▶ **INPUT**:
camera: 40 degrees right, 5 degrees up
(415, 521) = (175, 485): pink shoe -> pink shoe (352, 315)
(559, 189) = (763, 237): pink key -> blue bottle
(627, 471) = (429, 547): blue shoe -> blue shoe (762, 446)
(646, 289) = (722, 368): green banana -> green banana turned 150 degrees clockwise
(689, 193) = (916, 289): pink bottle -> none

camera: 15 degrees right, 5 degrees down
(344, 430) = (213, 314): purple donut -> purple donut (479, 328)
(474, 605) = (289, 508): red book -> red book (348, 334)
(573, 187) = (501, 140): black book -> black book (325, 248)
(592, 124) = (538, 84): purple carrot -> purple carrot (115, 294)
--
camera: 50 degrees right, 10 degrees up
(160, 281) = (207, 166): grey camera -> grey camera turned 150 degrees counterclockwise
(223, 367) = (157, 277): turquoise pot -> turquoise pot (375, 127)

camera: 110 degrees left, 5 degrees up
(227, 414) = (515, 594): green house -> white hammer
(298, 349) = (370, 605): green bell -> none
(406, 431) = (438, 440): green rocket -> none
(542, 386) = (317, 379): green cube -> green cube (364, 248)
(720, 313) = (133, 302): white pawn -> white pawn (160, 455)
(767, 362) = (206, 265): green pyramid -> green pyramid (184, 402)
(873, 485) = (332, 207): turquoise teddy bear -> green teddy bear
---
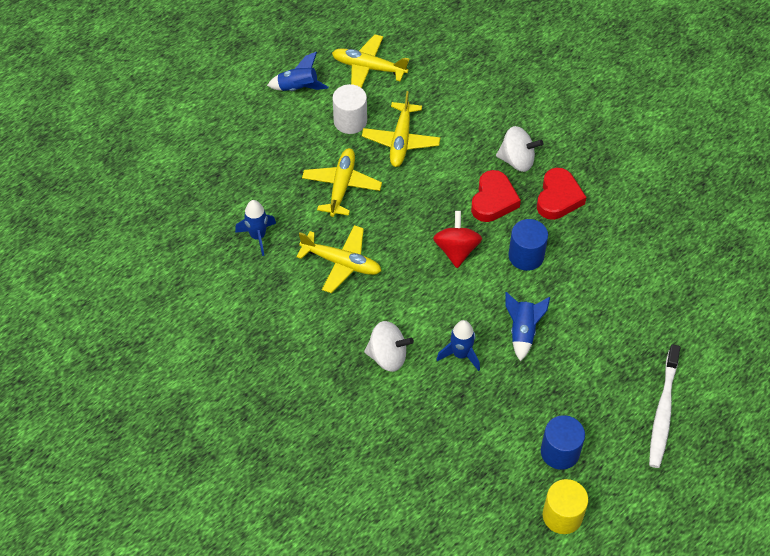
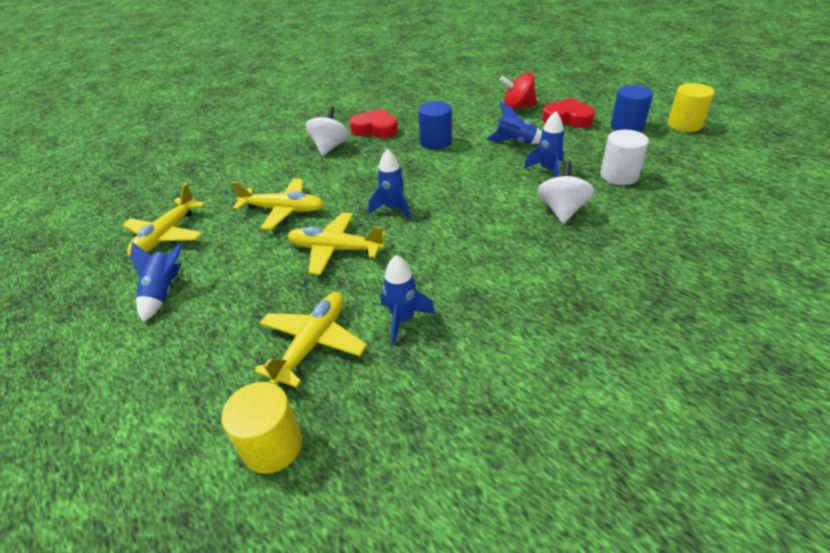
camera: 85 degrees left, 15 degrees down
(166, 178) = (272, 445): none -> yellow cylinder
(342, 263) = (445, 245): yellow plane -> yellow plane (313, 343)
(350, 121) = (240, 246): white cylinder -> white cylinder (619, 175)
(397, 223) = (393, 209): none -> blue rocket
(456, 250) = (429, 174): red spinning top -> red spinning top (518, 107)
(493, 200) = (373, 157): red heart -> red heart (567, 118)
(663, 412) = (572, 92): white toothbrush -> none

▶ **EXERCISE OBJECTIVE**: Which lines in the listing have the string "shoe"? Pick them out and copy them.

▶ **TASK SOLUTION**:
(415, 521) = (175, 485): pink shoe -> pink shoe (352, 315)
(627, 471) = (429, 547): blue shoe -> blue shoe (762, 446)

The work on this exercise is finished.